Please take the records that follow and repeat exactly the lines starting with the line with "Someone carried the green fork" and going on through the line with "The camera went 85".

_Data to examine_:
Segment Open

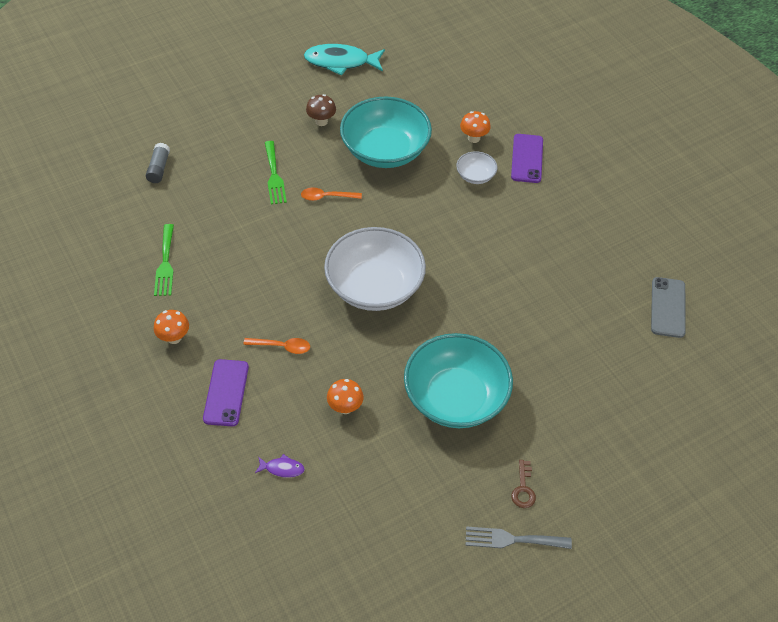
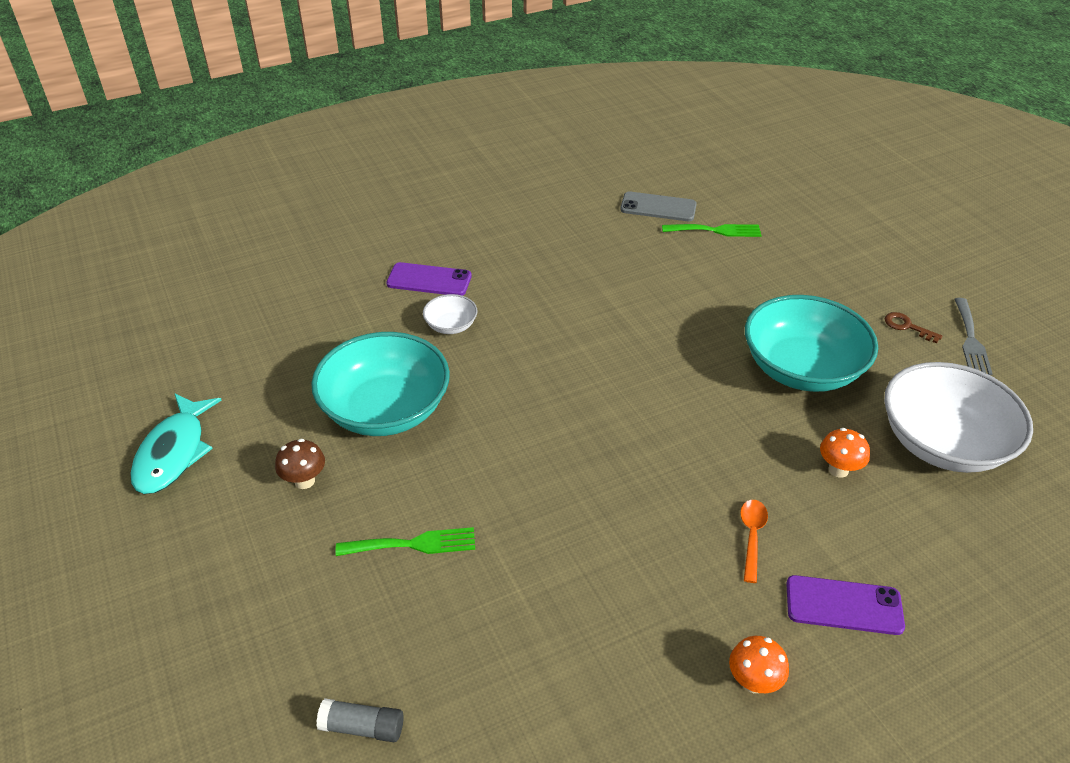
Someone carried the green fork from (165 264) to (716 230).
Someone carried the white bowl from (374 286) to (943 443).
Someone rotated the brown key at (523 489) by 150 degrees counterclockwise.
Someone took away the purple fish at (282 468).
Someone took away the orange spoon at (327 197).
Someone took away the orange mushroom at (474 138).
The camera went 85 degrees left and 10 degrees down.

Segment Closed
Segment Open

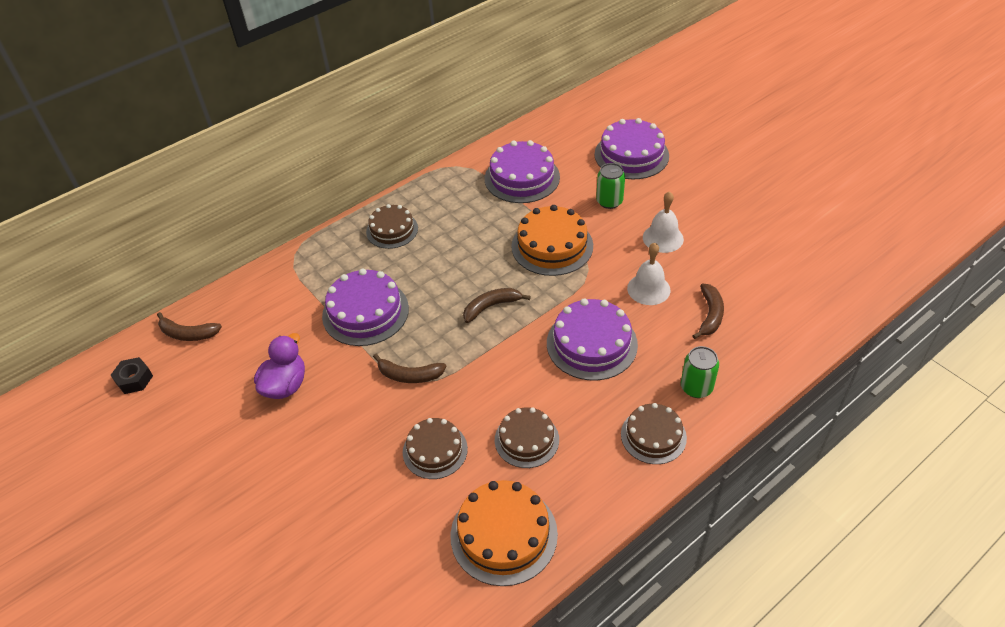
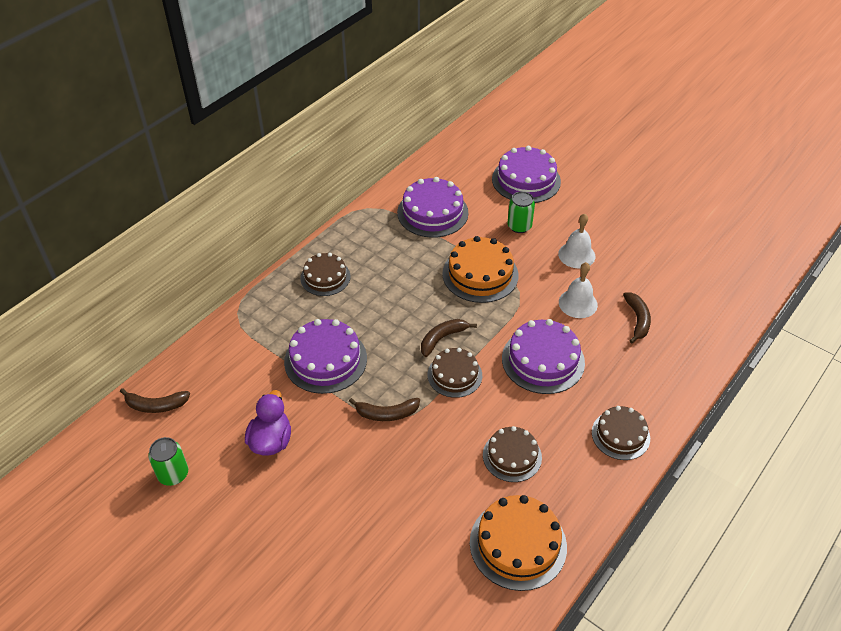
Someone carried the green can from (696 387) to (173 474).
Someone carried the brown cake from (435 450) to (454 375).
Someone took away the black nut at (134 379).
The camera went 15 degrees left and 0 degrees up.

Segment Closed

_Solution for this exercise_:
Someone carried the green fork from (165 264) to (716 230).
Someone carried the white bowl from (374 286) to (943 443).
Someone rotated the brown key at (523 489) by 150 degrees counterclockwise.
Someone took away the purple fish at (282 468).
Someone took away the orange spoon at (327 197).
Someone took away the orange mushroom at (474 138).
The camera went 85 degrees left and 10 degrees down.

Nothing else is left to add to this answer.